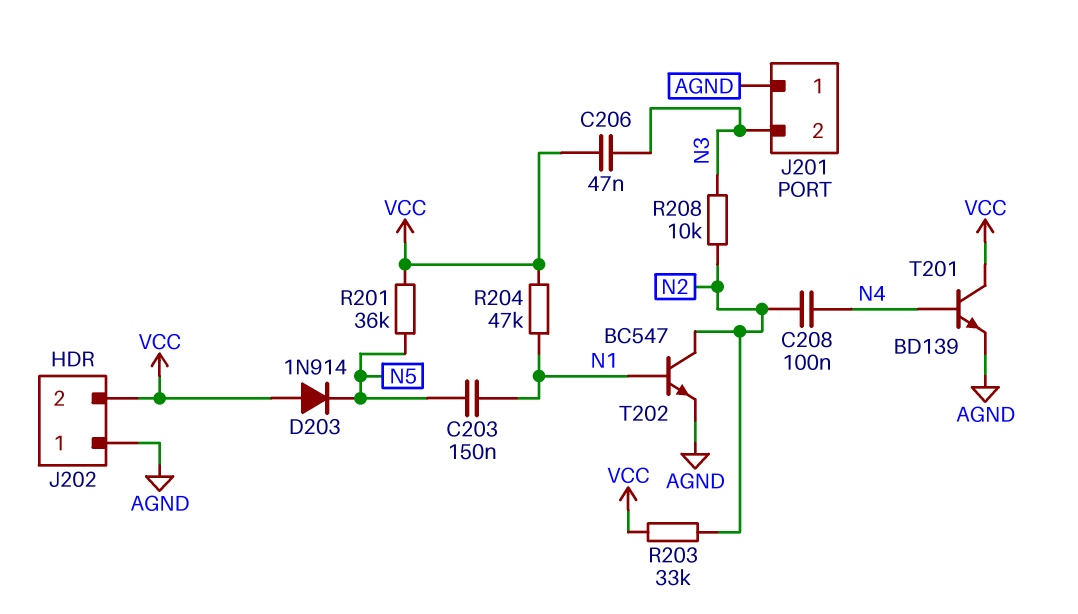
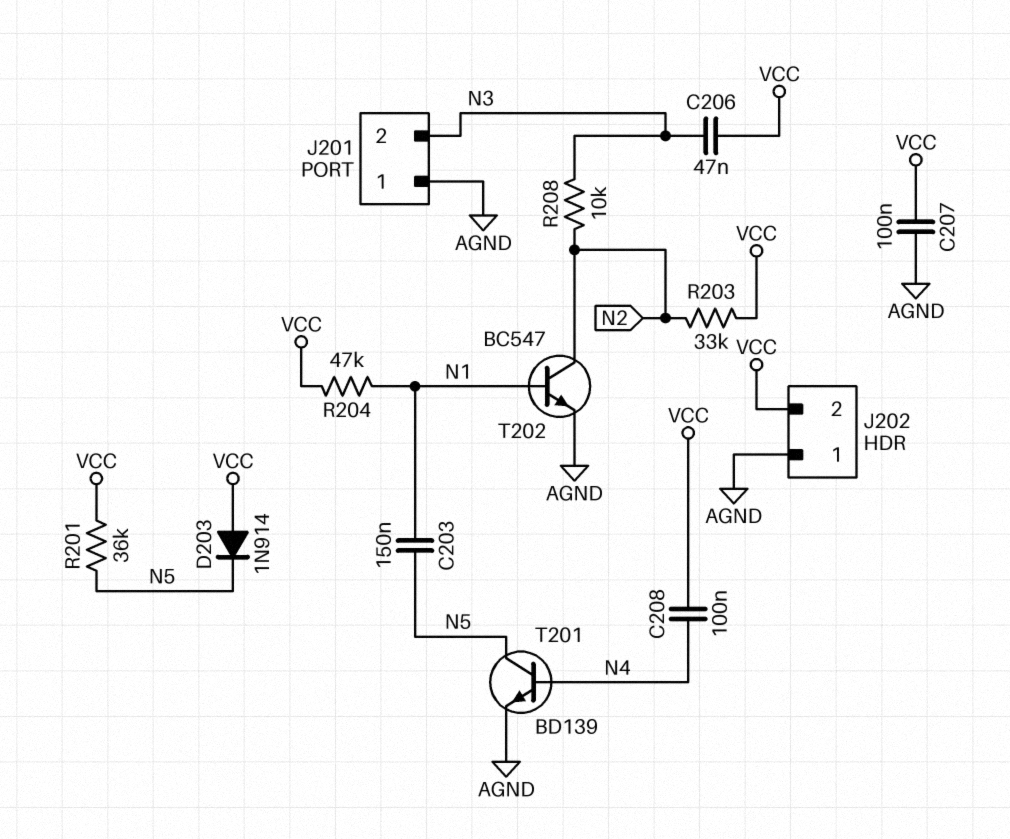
C207: none -> 100nF (AGND, VCC)
C208: 100nF (N2, N4) -> 100nF (N4, VCC)
T201: NPN BD139 (B N4, C VCC, E AGND) -> NPN BD139 (B N4, C N5, E AGND)

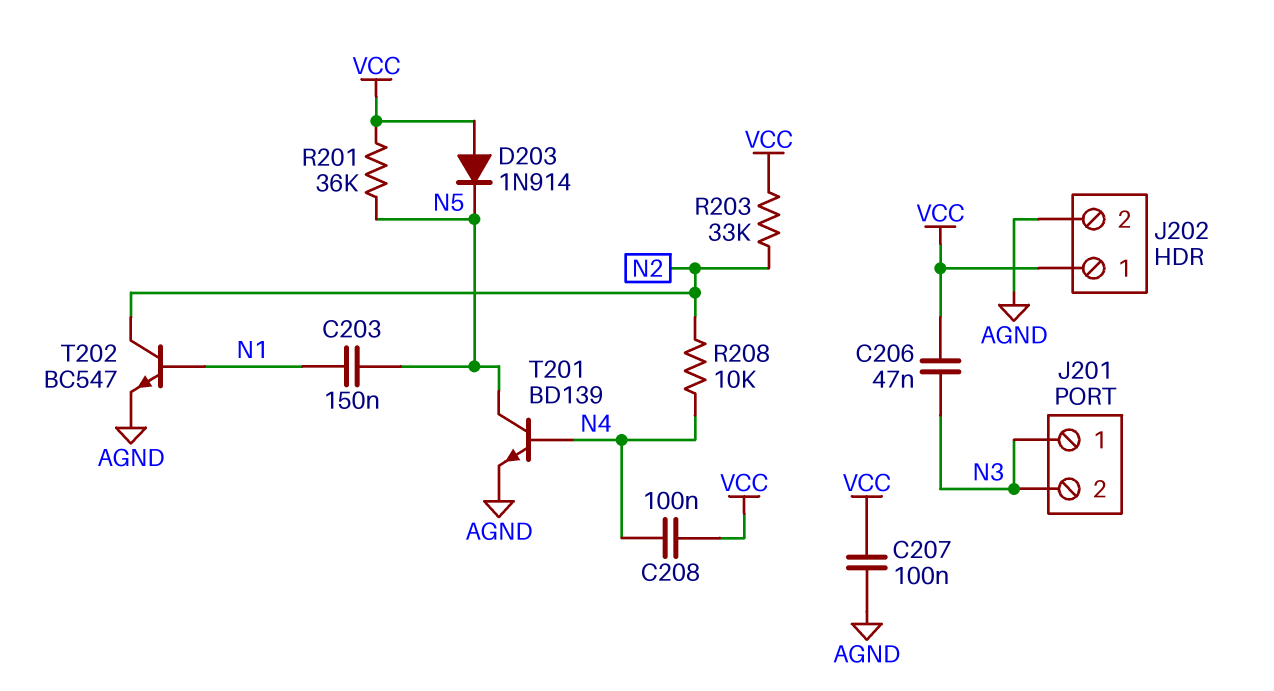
J201 pin 1: AGND -> N3
J202 pin 1: AGND -> VCC
J202 pin 2: VCC -> AGND
R204: 47k (N1, VCC) -> none
R208: 10k (N2, N3) -> 10k (N2, N4)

□ □ □

# Work request
Would you please copy the material exactly, leaving all the pictures out?

# Answer to this task
C207: none -> 100nF (AGND, VCC)
C208: 100nF (N2, N4) -> 100nF (N4, VCC)
T201: NPN BD139 (B N4, C VCC, E AGND) -> NPN BD139 (B N4, C N5, E AGND)

J201 pin 1: AGND -> N3
J202 pin 1: AGND -> VCC
J202 pin 2: VCC -> AGND
R204: 47k (N1, VCC) -> none
R208: 10k (N2, N3) -> 10k (N2, N4)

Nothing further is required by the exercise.